- Data records:
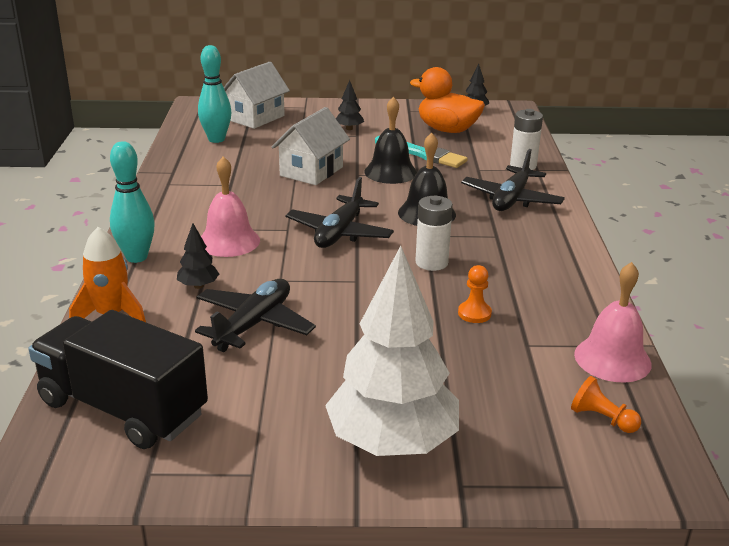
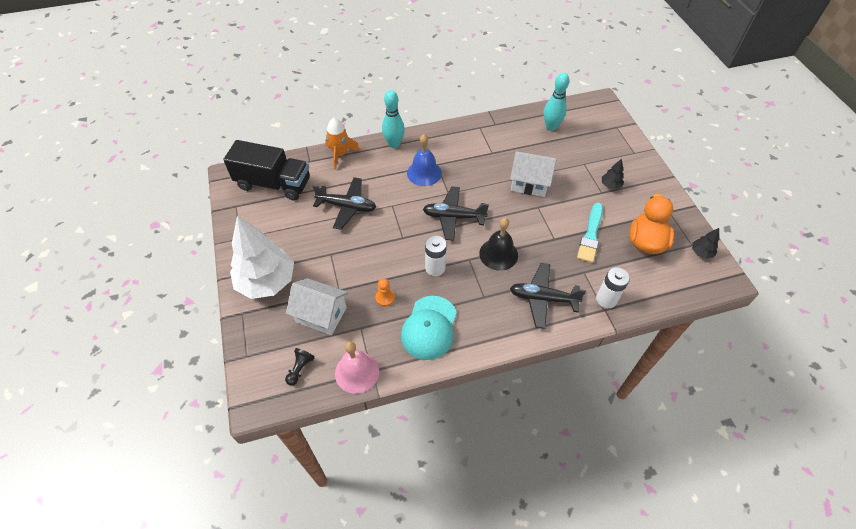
camera: 75 degrees right, 25 degrees up
(123, 408) = (273, 184): black truck -> black truck turned 90 degrees clockwise
(198, 286) = (375, 176): black tree -> none
(229, 241) = (424, 173): pink bell -> blue bell
(255, 118) = (597, 134): white house -> white house (321, 315)
(390, 172) = (550, 223): black bell -> none
(540, 284) = (429, 327): none -> turquoise cap
(602, 419) = (300, 369): orange pawn -> black pawn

- Brief: What you write should match, character for character, the lines from the one with "(198, 286) = (375, 176): black tree -> none" to the end of the data, both included.

- Completed exercise:
(198, 286) = (375, 176): black tree -> none
(229, 241) = (424, 173): pink bell -> blue bell
(255, 118) = (597, 134): white house -> white house (321, 315)
(390, 172) = (550, 223): black bell -> none
(540, 284) = (429, 327): none -> turquoise cap
(602, 419) = (300, 369): orange pawn -> black pawn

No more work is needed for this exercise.